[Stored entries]
------
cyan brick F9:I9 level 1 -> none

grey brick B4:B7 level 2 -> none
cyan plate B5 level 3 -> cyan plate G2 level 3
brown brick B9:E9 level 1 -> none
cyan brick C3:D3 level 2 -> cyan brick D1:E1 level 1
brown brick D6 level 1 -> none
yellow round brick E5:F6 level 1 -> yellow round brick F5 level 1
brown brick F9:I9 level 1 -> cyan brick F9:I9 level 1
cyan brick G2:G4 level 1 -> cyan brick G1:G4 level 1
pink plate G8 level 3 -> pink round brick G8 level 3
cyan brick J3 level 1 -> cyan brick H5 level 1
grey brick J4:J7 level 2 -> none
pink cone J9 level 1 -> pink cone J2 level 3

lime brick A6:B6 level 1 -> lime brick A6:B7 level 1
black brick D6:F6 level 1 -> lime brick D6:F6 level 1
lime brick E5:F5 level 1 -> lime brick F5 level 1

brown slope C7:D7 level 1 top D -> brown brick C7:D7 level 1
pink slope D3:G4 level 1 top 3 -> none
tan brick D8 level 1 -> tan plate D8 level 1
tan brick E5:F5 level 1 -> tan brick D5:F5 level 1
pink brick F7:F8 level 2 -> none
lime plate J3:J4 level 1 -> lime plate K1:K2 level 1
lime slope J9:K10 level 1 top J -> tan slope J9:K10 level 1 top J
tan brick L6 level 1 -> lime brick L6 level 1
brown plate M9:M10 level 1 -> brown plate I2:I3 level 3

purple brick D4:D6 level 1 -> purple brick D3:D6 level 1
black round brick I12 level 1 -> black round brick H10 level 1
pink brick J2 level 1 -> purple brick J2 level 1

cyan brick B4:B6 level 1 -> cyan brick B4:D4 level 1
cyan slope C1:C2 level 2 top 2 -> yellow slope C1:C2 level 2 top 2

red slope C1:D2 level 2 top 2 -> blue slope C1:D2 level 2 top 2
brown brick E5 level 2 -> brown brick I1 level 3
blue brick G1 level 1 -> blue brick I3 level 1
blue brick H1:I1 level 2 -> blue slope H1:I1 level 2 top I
------
Every piece of the data is to be set down again exactly.

cyan brick F9:I9 level 1 -> none

grey brick B4:B7 level 2 -> none
cyan plate B5 level 3 -> cyan plate G2 level 3
brown brick B9:E9 level 1 -> none
cyan brick C3:D3 level 2 -> cyan brick D1:E1 level 1
brown brick D6 level 1 -> none
yellow round brick E5:F6 level 1 -> yellow round brick F5 level 1
brown brick F9:I9 level 1 -> cyan brick F9:I9 level 1
cyan brick G2:G4 level 1 -> cyan brick G1:G4 level 1
pink plate G8 level 3 -> pink round brick G8 level 3
cyan brick J3 level 1 -> cyan brick H5 level 1
grey brick J4:J7 level 2 -> none
pink cone J9 level 1 -> pink cone J2 level 3

lime brick A6:B6 level 1 -> lime brick A6:B7 level 1
black brick D6:F6 level 1 -> lime brick D6:F6 level 1
lime brick E5:F5 level 1 -> lime brick F5 level 1

brown slope C7:D7 level 1 top D -> brown brick C7:D7 level 1
pink slope D3:G4 level 1 top 3 -> none
tan brick D8 level 1 -> tan plate D8 level 1
tan brick E5:F5 level 1 -> tan brick D5:F5 level 1
pink brick F7:F8 level 2 -> none
lime plate J3:J4 level 1 -> lime plate K1:K2 level 1
lime slope J9:K10 level 1 top J -> tan slope J9:K10 level 1 top J
tan brick L6 level 1 -> lime brick L6 level 1
brown plate M9:M10 level 1 -> brown plate I2:I3 level 3

purple brick D4:D6 level 1 -> purple brick D3:D6 level 1
black round brick I12 level 1 -> black round brick H10 level 1
pink brick J2 level 1 -> purple brick J2 level 1

cyan brick B4:B6 level 1 -> cyan brick B4:D4 level 1
cyan slope C1:C2 level 2 top 2 -> yellow slope C1:C2 level 2 top 2

red slope C1:D2 level 2 top 2 -> blue slope C1:D2 level 2 top 2
brown brick E5 level 2 -> brown brick I1 level 3
blue brick G1 level 1 -> blue brick I3 level 1
blue brick H1:I1 level 2 -> blue slope H1:I1 level 2 top I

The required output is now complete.